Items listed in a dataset
---------------

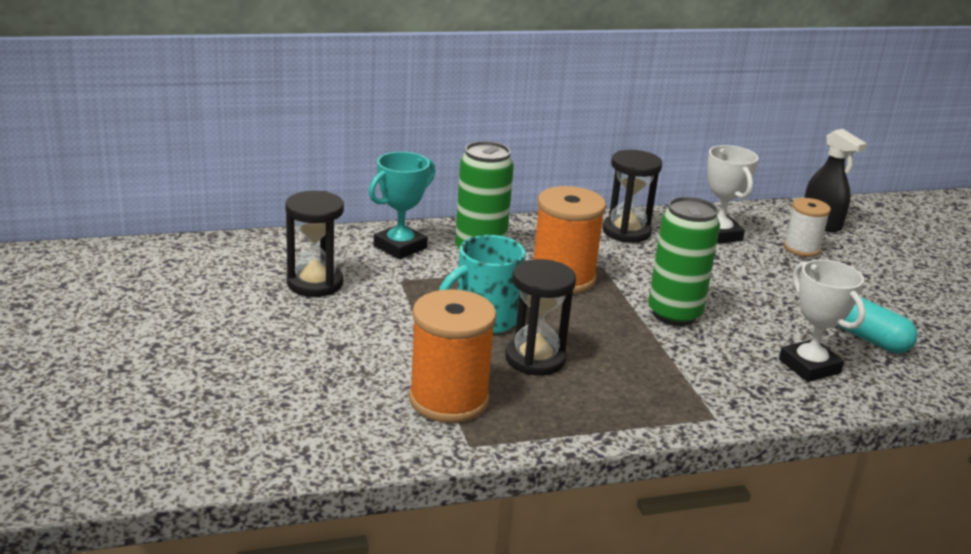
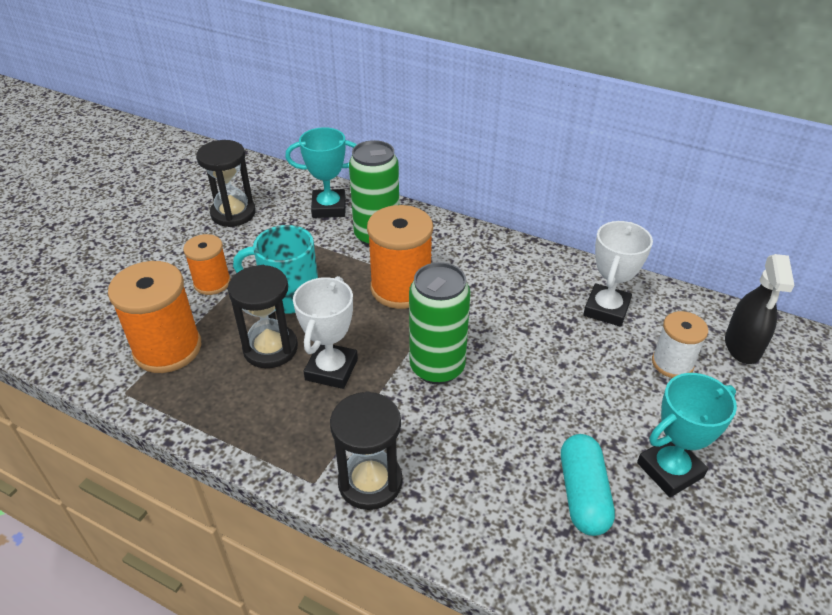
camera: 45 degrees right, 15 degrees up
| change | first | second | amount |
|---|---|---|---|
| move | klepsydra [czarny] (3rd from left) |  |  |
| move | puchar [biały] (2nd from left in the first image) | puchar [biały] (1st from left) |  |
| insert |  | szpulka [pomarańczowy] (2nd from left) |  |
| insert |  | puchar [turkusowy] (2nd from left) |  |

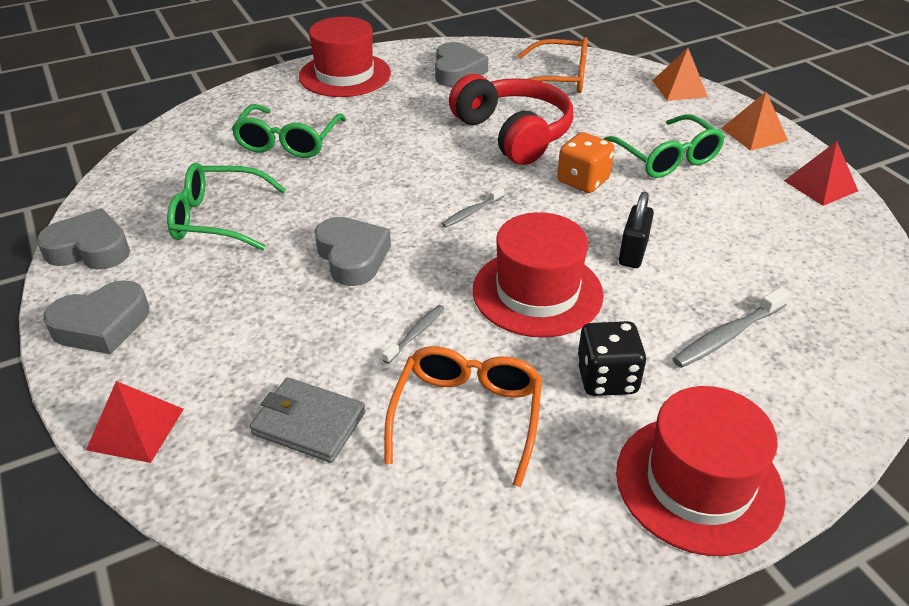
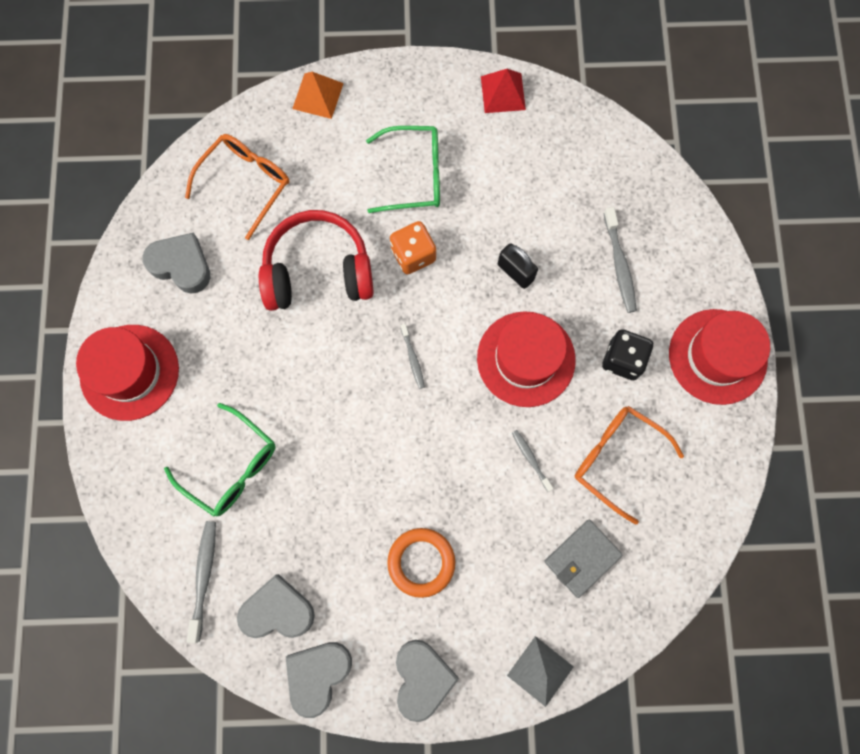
camera: 65 degrees left, 35 degrees up
| change | first | second | amount |
|---|---|---|---|
| delete | piramida [pomarańczowy] (2nd from left) |  |  |
| delete | okulary [zielony] (1st from left) |  |  |
| move | serce [szary] (3rd from left in the first image) | serce [szary] (2nd from left) |  |
| recolor | piramida [czerwony] (1st from left) | piramida [szary] |  |
| insert |  | szczoteczka do zębów [szary] (1st from left) |  |
| insert |  | pierścień [pomarańczowy] |  |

---------------

Task objective: The records above are to be retyped exactly, with every picture left out.

The completed task:
camera: 45 degrees right, 15 degrees up
| change | first | second | amount |
|---|---|---|---|
| move | klepsydra [czarny] (3rd from left) |  |  |
| move | puchar [biały] (2nd from left in the first image) | puchar [biały] (1st from left) |  |
| insert |  | szpulka [pomarańczowy] (2nd from left) |  |
| insert |  | puchar [turkusowy] (2nd from left) |  |

camera: 65 degrees left, 35 degrees up
| change | first | second | amount |
|---|---|---|---|
| delete | piramida [pomarańczowy] (2nd from left) |  |  |
| delete | okulary [zielony] (1st from left) |  |  |
| move | serce [szary] (3rd from left in the first image) | serce [szary] (2nd from left) |  |
| recolor | piramida [czerwony] (1st from left) | piramida [szary] |  |
| insert |  | szczoteczka do zębów [szary] (1st from left) |  |
| insert |  | pierścień [pomarańczowy] |  |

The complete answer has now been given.